Collected material: Begin
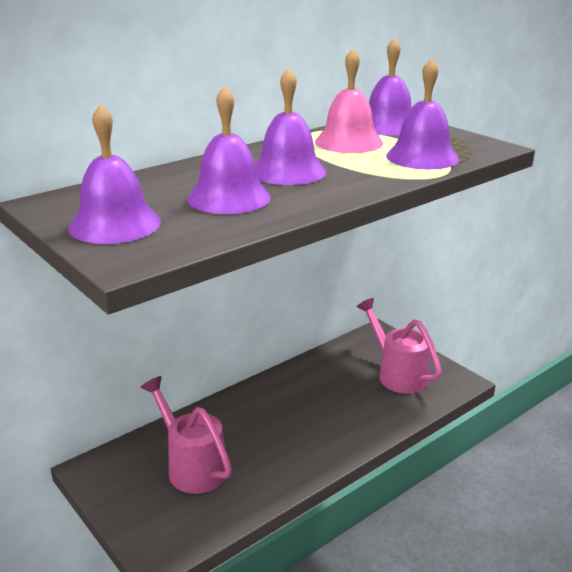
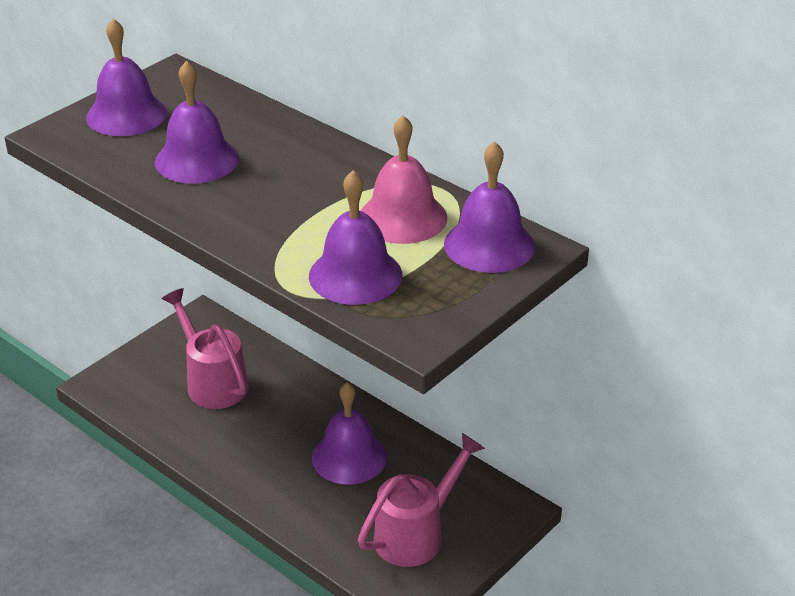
camera: 80 degrees right, 10 degrees up
pink watering can [141,376,232,494] -> pink watering can turned 75 degrees counterclockwise [162,288,248,409]
purple bell [255,68,326,185] -> purple bell moved to [312,383,387,485]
Collected material: End
### Brief
Write out exactly the lines from the line containing "pink watering can [141,376,232,494]" to the end of the listing above, both included, and nothing else.

### Expected answer
pink watering can [141,376,232,494] -> pink watering can turned 75 degrees counterclockwise [162,288,248,409]
purple bell [255,68,326,185] -> purple bell moved to [312,383,387,485]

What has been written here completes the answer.